> **TASK GOAL**: Determine how many lines in the material hold the string "fish", then reply with that number only.
── DATASET
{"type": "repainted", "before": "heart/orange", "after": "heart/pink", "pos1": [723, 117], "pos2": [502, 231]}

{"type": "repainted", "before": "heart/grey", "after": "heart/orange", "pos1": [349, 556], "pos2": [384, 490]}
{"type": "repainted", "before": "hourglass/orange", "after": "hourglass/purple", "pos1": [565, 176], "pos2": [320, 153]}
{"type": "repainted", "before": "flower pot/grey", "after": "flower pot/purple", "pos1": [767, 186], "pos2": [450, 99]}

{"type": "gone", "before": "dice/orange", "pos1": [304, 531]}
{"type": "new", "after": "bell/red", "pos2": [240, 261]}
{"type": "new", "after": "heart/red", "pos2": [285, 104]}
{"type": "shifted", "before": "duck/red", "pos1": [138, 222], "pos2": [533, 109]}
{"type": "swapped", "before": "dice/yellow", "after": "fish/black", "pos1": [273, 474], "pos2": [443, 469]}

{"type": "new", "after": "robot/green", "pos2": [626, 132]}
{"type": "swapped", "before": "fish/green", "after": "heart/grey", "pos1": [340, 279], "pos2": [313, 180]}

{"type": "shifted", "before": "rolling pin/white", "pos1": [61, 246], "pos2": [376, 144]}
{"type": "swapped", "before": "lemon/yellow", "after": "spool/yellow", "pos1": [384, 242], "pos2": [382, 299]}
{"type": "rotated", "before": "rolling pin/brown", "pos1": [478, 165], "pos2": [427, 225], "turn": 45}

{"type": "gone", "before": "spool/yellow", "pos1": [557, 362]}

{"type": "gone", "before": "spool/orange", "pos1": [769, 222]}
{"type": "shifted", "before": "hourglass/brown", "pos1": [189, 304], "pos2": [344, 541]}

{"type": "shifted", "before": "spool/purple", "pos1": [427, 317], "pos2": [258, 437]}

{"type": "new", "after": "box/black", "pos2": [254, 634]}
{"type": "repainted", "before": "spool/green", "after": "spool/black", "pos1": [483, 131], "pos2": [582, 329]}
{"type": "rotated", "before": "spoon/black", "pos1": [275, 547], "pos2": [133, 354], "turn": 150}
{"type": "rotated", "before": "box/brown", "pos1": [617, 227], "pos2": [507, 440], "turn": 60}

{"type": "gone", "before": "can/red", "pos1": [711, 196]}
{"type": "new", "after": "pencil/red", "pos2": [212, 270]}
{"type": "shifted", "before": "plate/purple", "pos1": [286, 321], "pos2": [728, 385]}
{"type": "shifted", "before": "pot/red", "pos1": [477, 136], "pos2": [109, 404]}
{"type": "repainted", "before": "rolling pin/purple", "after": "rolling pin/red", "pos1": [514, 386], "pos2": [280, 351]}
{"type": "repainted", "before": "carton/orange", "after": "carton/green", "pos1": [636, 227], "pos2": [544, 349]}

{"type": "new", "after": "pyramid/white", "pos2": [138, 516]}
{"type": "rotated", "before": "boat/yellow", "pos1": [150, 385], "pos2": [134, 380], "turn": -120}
────
> **EXERCISE RESPONSE**: 2